## ACTIVITY
Retype each line below precisely and omit all images.

## Stored data entries

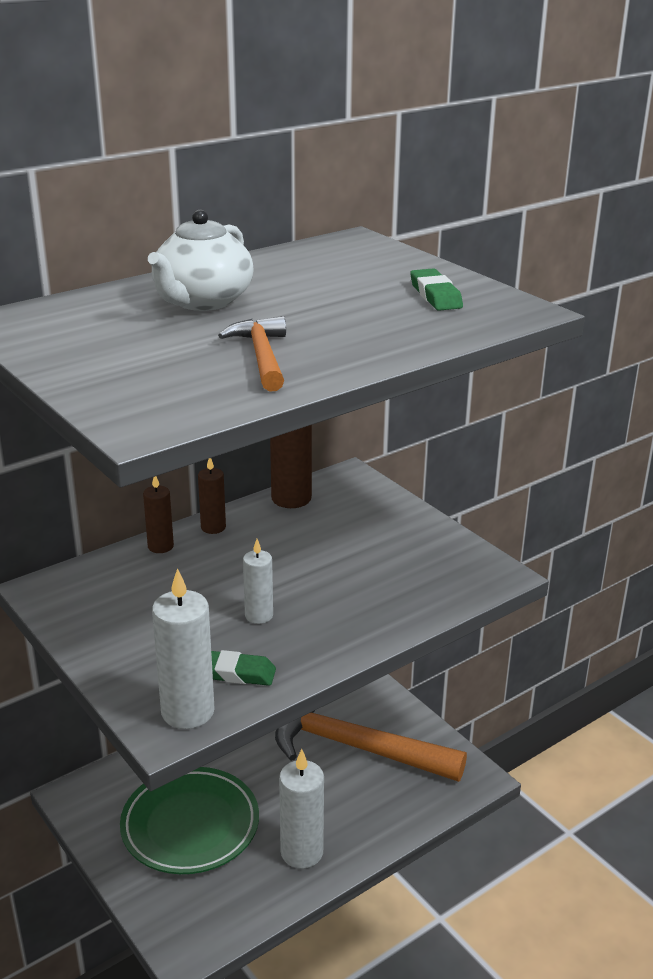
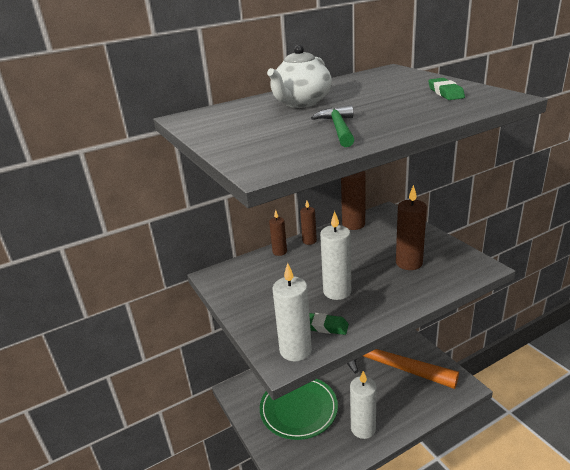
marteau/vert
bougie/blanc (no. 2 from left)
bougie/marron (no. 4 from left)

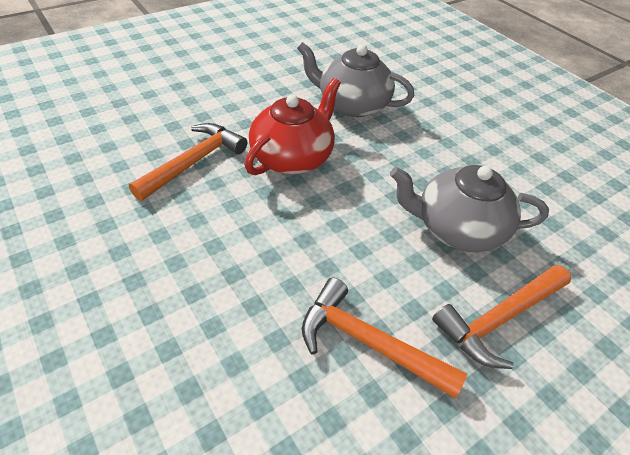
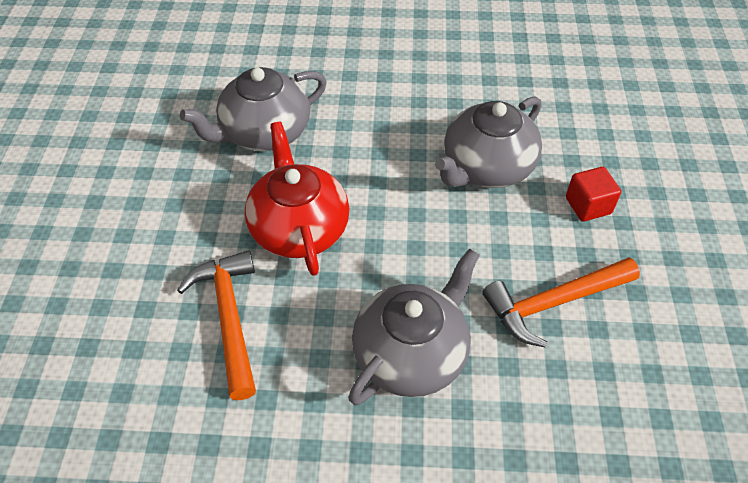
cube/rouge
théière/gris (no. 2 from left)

## RESPONSE BELOW
marteau/vert
bougie/blanc (no. 2 from left)
bougie/marron (no. 4 from left)

cube/rouge
théière/gris (no. 2 from left)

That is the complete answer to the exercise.